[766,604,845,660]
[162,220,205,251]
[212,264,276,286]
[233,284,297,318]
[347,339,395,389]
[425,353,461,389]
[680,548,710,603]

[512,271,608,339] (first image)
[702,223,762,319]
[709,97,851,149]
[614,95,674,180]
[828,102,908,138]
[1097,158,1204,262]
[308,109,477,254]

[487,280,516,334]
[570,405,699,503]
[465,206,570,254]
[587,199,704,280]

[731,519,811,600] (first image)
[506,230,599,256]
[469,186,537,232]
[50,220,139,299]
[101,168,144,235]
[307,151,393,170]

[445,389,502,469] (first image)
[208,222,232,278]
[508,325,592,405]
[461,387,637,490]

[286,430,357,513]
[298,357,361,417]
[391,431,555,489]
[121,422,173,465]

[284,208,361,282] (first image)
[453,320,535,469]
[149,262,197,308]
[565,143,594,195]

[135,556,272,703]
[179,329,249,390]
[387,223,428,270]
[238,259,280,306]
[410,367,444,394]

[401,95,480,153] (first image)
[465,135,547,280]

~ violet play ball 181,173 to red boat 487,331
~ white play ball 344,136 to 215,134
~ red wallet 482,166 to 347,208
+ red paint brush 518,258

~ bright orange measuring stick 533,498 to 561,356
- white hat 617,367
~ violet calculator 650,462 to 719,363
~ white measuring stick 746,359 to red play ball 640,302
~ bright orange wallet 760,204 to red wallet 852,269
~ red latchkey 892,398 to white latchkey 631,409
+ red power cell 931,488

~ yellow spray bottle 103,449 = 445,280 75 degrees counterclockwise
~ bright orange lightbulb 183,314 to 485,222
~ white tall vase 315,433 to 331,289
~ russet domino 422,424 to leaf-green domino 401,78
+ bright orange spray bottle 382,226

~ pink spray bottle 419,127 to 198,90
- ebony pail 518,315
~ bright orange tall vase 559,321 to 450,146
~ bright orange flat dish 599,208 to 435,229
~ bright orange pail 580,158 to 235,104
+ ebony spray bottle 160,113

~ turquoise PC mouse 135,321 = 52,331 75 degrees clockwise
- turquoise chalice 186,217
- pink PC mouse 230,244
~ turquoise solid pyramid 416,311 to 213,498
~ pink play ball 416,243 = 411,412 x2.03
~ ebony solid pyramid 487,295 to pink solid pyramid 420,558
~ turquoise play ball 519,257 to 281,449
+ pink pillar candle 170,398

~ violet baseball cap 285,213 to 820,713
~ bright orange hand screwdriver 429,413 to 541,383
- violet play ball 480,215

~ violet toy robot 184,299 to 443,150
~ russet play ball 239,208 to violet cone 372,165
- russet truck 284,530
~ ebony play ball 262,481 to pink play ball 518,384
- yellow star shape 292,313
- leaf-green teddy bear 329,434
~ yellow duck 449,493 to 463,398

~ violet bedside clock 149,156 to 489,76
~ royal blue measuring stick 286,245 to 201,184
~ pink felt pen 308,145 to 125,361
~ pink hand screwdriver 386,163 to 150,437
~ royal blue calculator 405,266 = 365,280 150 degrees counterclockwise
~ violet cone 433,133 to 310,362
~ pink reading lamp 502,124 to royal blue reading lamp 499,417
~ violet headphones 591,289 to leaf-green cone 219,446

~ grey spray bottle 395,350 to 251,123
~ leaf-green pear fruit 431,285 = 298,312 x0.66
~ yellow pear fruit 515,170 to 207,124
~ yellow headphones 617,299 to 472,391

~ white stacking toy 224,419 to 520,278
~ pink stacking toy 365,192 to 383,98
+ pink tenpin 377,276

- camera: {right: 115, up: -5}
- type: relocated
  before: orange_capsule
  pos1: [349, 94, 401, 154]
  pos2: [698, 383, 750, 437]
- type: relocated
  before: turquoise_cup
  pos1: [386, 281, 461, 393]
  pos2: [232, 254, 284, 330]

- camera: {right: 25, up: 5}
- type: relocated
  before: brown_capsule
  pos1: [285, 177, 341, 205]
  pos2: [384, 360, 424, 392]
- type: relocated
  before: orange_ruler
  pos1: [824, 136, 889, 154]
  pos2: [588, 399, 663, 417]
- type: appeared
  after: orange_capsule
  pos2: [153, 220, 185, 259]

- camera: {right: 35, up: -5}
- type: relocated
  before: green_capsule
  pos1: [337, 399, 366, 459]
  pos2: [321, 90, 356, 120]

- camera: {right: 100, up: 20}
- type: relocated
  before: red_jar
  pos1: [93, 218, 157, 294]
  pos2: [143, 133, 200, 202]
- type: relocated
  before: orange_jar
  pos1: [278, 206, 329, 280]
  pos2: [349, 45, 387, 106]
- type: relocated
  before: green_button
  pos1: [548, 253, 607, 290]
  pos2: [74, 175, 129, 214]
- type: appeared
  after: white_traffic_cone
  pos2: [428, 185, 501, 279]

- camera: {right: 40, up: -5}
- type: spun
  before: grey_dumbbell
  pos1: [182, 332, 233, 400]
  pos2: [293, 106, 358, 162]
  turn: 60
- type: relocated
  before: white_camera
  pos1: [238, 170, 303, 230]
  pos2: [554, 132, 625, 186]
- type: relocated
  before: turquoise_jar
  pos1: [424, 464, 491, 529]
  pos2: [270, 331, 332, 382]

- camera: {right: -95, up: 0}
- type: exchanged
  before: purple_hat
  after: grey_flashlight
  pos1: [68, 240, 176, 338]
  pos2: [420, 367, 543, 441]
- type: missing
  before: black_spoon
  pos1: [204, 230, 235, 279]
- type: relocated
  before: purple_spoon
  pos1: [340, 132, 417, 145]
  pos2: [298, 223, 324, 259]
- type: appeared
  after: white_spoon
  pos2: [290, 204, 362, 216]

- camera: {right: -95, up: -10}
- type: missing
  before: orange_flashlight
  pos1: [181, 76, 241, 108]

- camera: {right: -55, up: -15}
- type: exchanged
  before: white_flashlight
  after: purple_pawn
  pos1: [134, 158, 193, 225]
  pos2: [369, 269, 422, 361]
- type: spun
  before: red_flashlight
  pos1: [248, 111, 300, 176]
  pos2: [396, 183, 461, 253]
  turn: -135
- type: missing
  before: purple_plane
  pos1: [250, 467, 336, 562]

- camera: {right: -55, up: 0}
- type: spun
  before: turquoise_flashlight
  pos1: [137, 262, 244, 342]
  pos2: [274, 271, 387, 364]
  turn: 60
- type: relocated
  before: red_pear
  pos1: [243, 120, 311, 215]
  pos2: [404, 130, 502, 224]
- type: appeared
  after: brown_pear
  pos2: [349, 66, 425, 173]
_ _ _ _
* **INSTRUCTIONS FOR THE TASK**
Write every record out again, letter for letter.

* **SOLUTION**
[766,604,845,660]
[162,220,205,251]
[212,264,276,286]
[233,284,297,318]
[347,339,395,389]
[425,353,461,389]
[680,548,710,603]

[512,271,608,339] (first image)
[702,223,762,319]
[709,97,851,149]
[614,95,674,180]
[828,102,908,138]
[1097,158,1204,262]
[308,109,477,254]

[487,280,516,334]
[570,405,699,503]
[465,206,570,254]
[587,199,704,280]

[731,519,811,600] (first image)
[506,230,599,256]
[469,186,537,232]
[50,220,139,299]
[101,168,144,235]
[307,151,393,170]

[445,389,502,469] (first image)
[208,222,232,278]
[508,325,592,405]
[461,387,637,490]

[286,430,357,513]
[298,357,361,417]
[391,431,555,489]
[121,422,173,465]

[284,208,361,282] (first image)
[453,320,535,469]
[149,262,197,308]
[565,143,594,195]

[135,556,272,703]
[179,329,249,390]
[387,223,428,270]
[238,259,280,306]
[410,367,444,394]

[401,95,480,153] (first image)
[465,135,547,280]

~ violet play ball 181,173 to red boat 487,331
~ white play ball 344,136 to 215,134
~ red wallet 482,166 to 347,208
+ red paint brush 518,258

~ bright orange measuring stick 533,498 to 561,356
- white hat 617,367
~ violet calculator 650,462 to 719,363
~ white measuring stick 746,359 to red play ball 640,302
~ bright orange wallet 760,204 to red wallet 852,269
~ red latchkey 892,398 to white latchkey 631,409
+ red power cell 931,488

~ yellow spray bottle 103,449 = 445,280 75 degrees counterclockwise
~ bright orange lightbulb 183,314 to 485,222
~ white tall vase 315,433 to 331,289
~ russet domino 422,424 to leaf-green domino 401,78
+ bright orange spray bottle 382,226

~ pink spray bottle 419,127 to 198,90
- ebony pail 518,315
~ bright orange tall vase 559,321 to 450,146
~ bright orange flat dish 599,208 to 435,229
~ bright orange pail 580,158 to 235,104
+ ebony spray bottle 160,113

~ turquoise PC mouse 135,321 = 52,331 75 degrees clockwise
- turquoise chalice 186,217
- pink PC mouse 230,244
~ turquoise solid pyramid 416,311 to 213,498
~ pink play ball 416,243 = 411,412 x2.03
~ ebony solid pyramid 487,295 to pink solid pyramid 420,558
~ turquoise play ball 519,257 to 281,449
+ pink pillar candle 170,398

~ violet baseball cap 285,213 to 820,713
~ bright orange hand screwdriver 429,413 to 541,383
- violet play ball 480,215

~ violet toy robot 184,299 to 443,150
~ russet play ball 239,208 to violet cone 372,165
- russet truck 284,530
~ ebony play ball 262,481 to pink play ball 518,384
- yellow star shape 292,313
- leaf-green teddy bear 329,434
~ yellow duck 449,493 to 463,398

~ violet bedside clock 149,156 to 489,76
~ royal blue measuring stick 286,245 to 201,184
~ pink felt pen 308,145 to 125,361
~ pink hand screwdriver 386,163 to 150,437
~ royal blue calculator 405,266 = 365,280 150 degrees counterclockwise
~ violet cone 433,133 to 310,362
~ pink reading lamp 502,124 to royal blue reading lamp 499,417
~ violet headphones 591,289 to leaf-green cone 219,446

~ grey spray bottle 395,350 to 251,123
~ leaf-green pear fruit 431,285 = 298,312 x0.66
~ yellow pear fruit 515,170 to 207,124
~ yellow headphones 617,299 to 472,391

~ white stacking toy 224,419 to 520,278
~ pink stacking toy 365,192 to 383,98
+ pink tenpin 377,276

- camera: {right: 115, up: -5}
- type: relocated
  before: orange_capsule
  pos1: [349, 94, 401, 154]
  pos2: [698, 383, 750, 437]
- type: relocated
  before: turquoise_cup
  pos1: [386, 281, 461, 393]
  pos2: [232, 254, 284, 330]

- camera: {right: 25, up: 5}
- type: relocated
  before: brown_capsule
  pos1: [285, 177, 341, 205]
  pos2: [384, 360, 424, 392]
- type: relocated
  before: orange_ruler
  pos1: [824, 136, 889, 154]
  pos2: [588, 399, 663, 417]
- type: appeared
  after: orange_capsule
  pos2: [153, 220, 185, 259]

- camera: {right: 35, up: -5}
- type: relocated
  before: green_capsule
  pos1: [337, 399, 366, 459]
  pos2: [321, 90, 356, 120]

- camera: {right: 100, up: 20}
- type: relocated
  before: red_jar
  pos1: [93, 218, 157, 294]
  pos2: [143, 133, 200, 202]
- type: relocated
  before: orange_jar
  pos1: [278, 206, 329, 280]
  pos2: [349, 45, 387, 106]
- type: relocated
  before: green_button
  pos1: [548, 253, 607, 290]
  pos2: [74, 175, 129, 214]
- type: appeared
  after: white_traffic_cone
  pos2: [428, 185, 501, 279]

- camera: {right: 40, up: -5}
- type: spun
  before: grey_dumbbell
  pos1: [182, 332, 233, 400]
  pos2: [293, 106, 358, 162]
  turn: 60
- type: relocated
  before: white_camera
  pos1: [238, 170, 303, 230]
  pos2: [554, 132, 625, 186]
- type: relocated
  before: turquoise_jar
  pos1: [424, 464, 491, 529]
  pos2: [270, 331, 332, 382]

- camera: {right: -95, up: 0}
- type: exchanged
  before: purple_hat
  after: grey_flashlight
  pos1: [68, 240, 176, 338]
  pos2: [420, 367, 543, 441]
- type: missing
  before: black_spoon
  pos1: [204, 230, 235, 279]
- type: relocated
  before: purple_spoon
  pos1: [340, 132, 417, 145]
  pos2: [298, 223, 324, 259]
- type: appeared
  after: white_spoon
  pos2: [290, 204, 362, 216]

- camera: {right: -95, up: -10}
- type: missing
  before: orange_flashlight
  pos1: [181, 76, 241, 108]

- camera: {right: -55, up: -15}
- type: exchanged
  before: white_flashlight
  after: purple_pawn
  pos1: [134, 158, 193, 225]
  pos2: [369, 269, 422, 361]
- type: spun
  before: red_flashlight
  pos1: [248, 111, 300, 176]
  pos2: [396, 183, 461, 253]
  turn: -135
- type: missing
  before: purple_plane
  pos1: [250, 467, 336, 562]

- camera: {right: -55, up: 0}
- type: spun
  before: turquoise_flashlight
  pos1: [137, 262, 244, 342]
  pos2: [274, 271, 387, 364]
  turn: 60
- type: relocated
  before: red_pear
  pos1: [243, 120, 311, 215]
  pos2: [404, 130, 502, 224]
- type: appeared
  after: brown_pear
  pos2: [349, 66, 425, 173]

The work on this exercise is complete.